═══ Source information

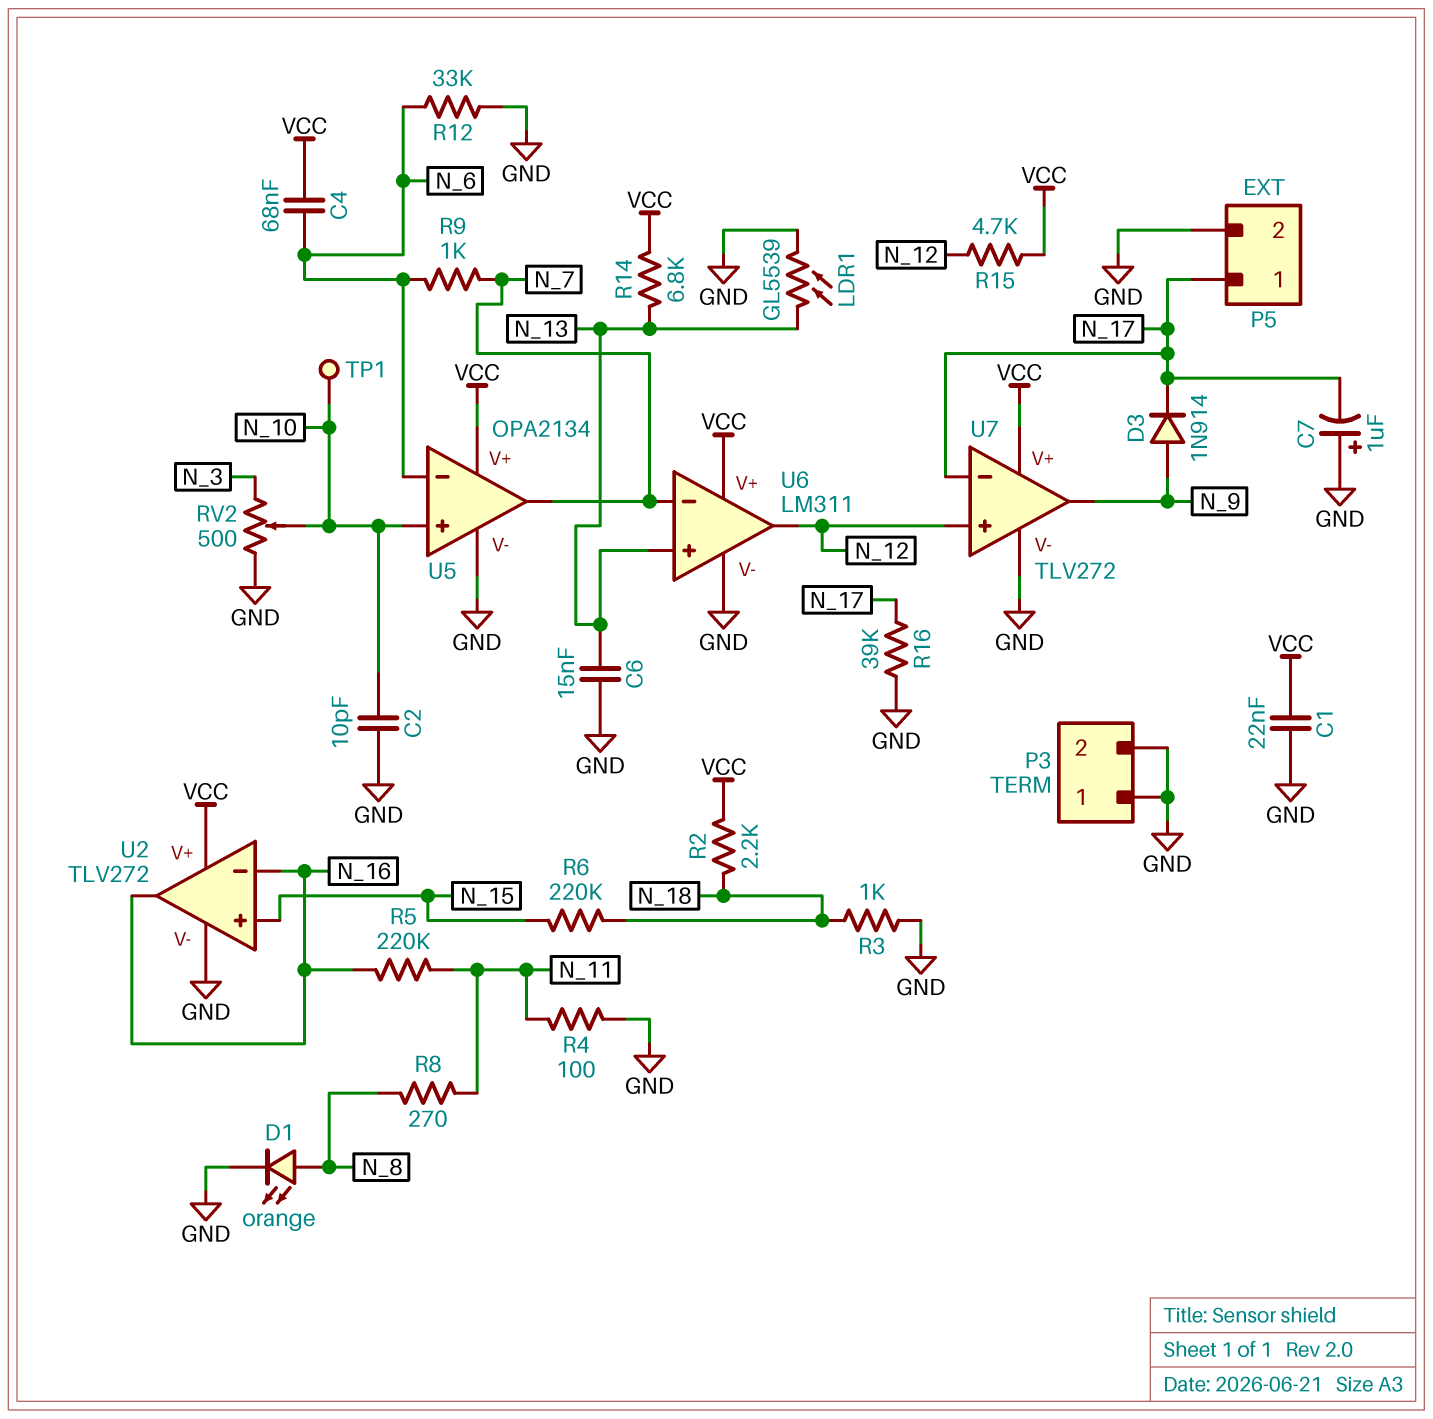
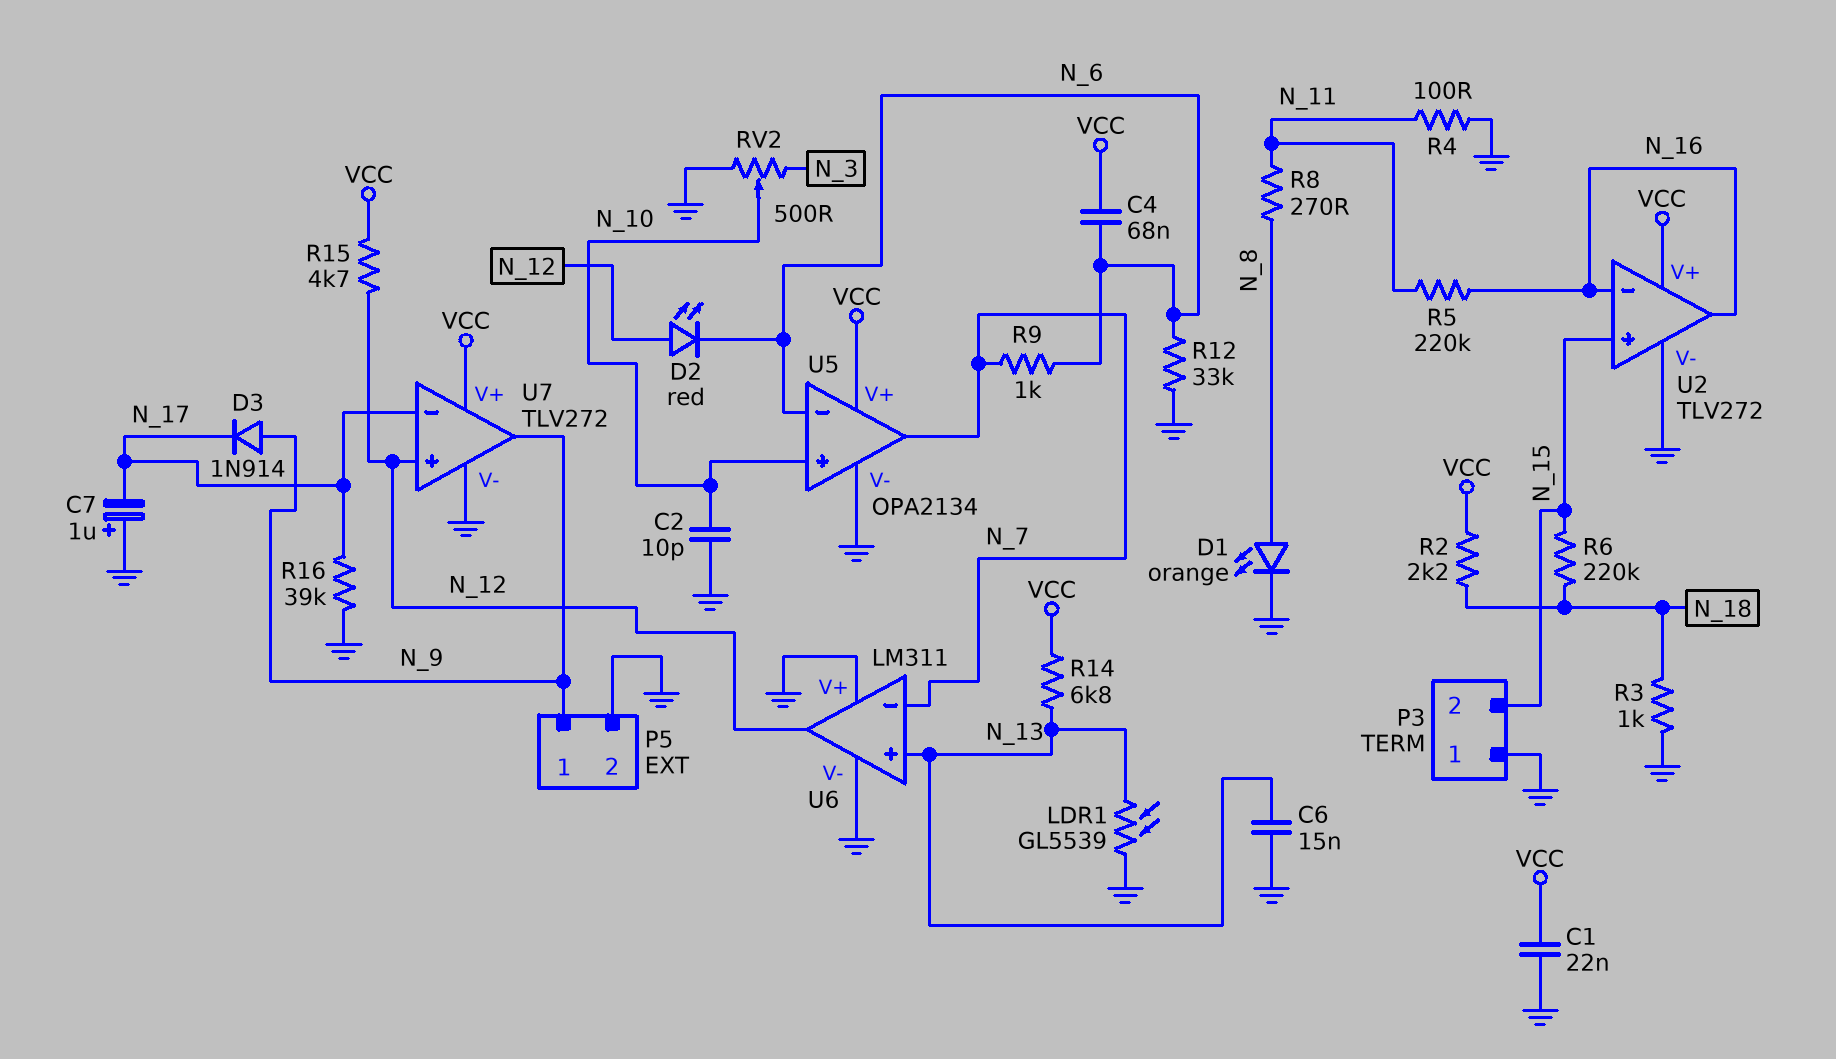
D2: none -> LED red (A N_12, K N_6)
P3 pin 2: GND -> N_15
P5 pin 1: N_17 -> N_9
TP1: test point (N_10) -> none
U6 pin V+: VCC -> GND

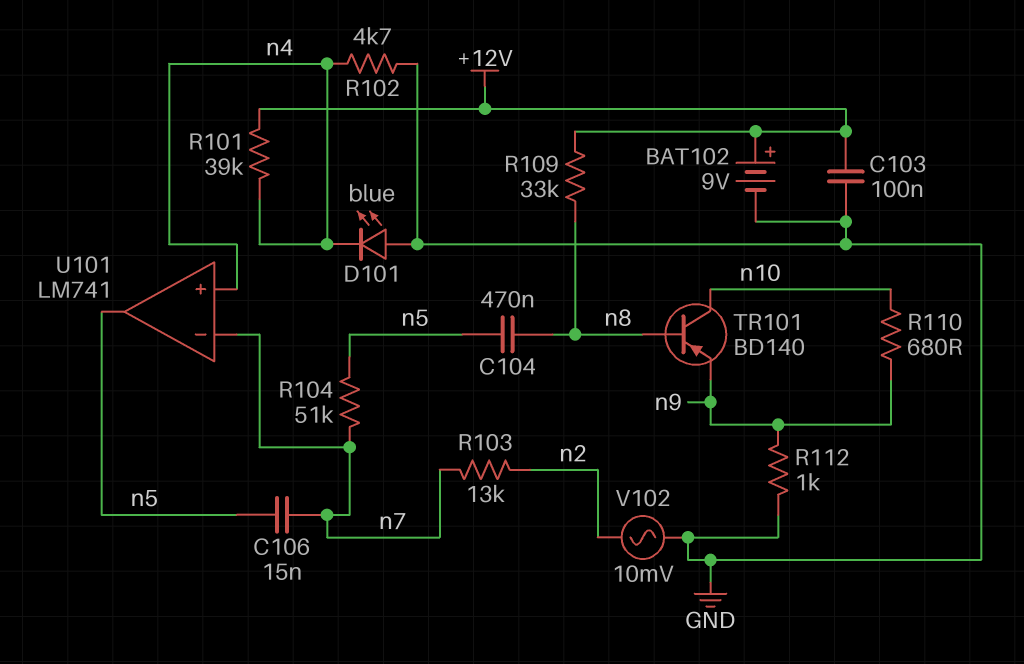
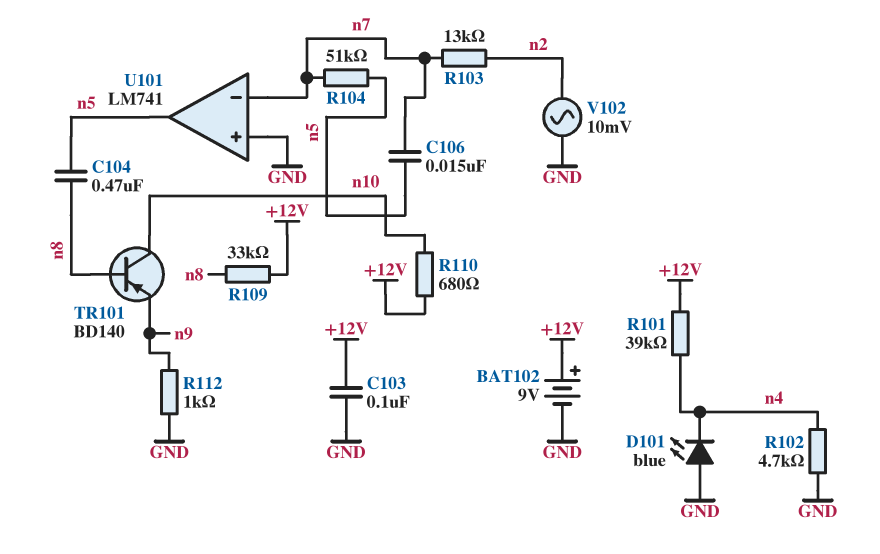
R110: 680 (n9, n10) -> 680 (+12V, n10)
U101 pin in+: n4 -> GND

══════

:: Assignment ::
Return only the lines from the one containing "U6 pin V+: VCC -> GND" through the last line of the entries above, exactly as written and without pictures.

:: Problem solution ::
U6 pin V+: VCC -> GND

R110: 680 (n9, n10) -> 680 (+12V, n10)
U101 pin in+: n4 -> GND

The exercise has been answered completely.